Please repeat the line that has "now: ryba/czerwony" and all lines after it, exactly as they appear, through the end of the entries.

Material provided:
----
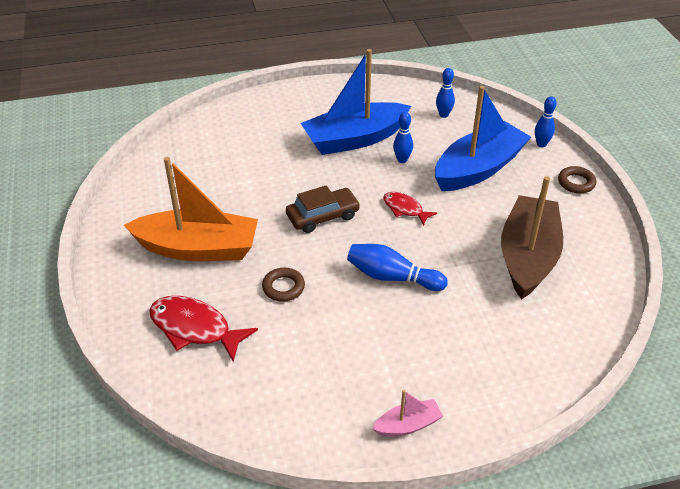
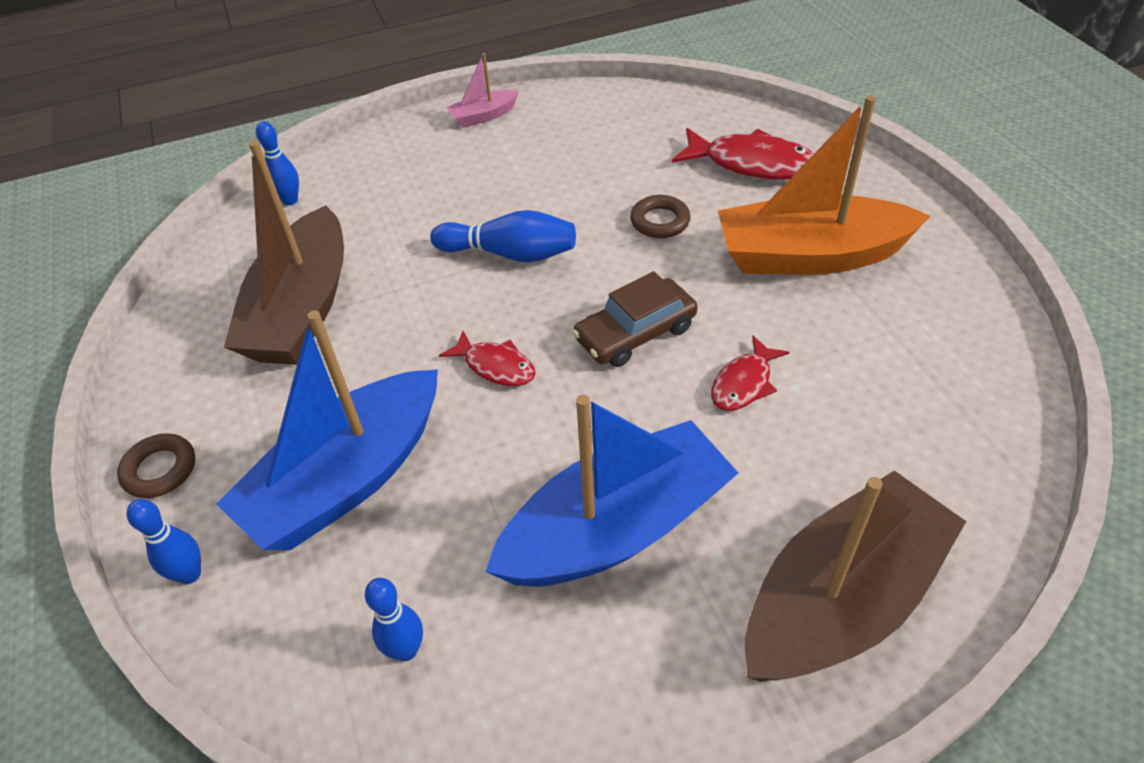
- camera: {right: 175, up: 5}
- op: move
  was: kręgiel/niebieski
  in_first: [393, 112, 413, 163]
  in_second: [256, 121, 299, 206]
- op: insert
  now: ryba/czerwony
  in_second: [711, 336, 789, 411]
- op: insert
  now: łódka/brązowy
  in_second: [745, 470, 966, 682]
----
Written answer:
  now: ryba/czerwony
  in_second: [711, 336, 789, 411]
- op: insert
  now: łódka/brązowy
  in_second: [745, 470, 966, 682]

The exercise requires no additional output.